Activity:
Please reproduce each line of the data below exactly as shown.

The input:
__________

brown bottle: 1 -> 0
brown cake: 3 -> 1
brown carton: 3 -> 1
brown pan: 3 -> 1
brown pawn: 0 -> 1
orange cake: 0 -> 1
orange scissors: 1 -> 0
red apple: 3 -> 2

__________

Exercise solution:
brown bottle: 1 -> 0
brown cake: 3 -> 1
brown carton: 3 -> 1
brown pan: 3 -> 1
brown pawn: 0 -> 1
orange cake: 0 -> 1
orange scissors: 1 -> 0
red apple: 3 -> 2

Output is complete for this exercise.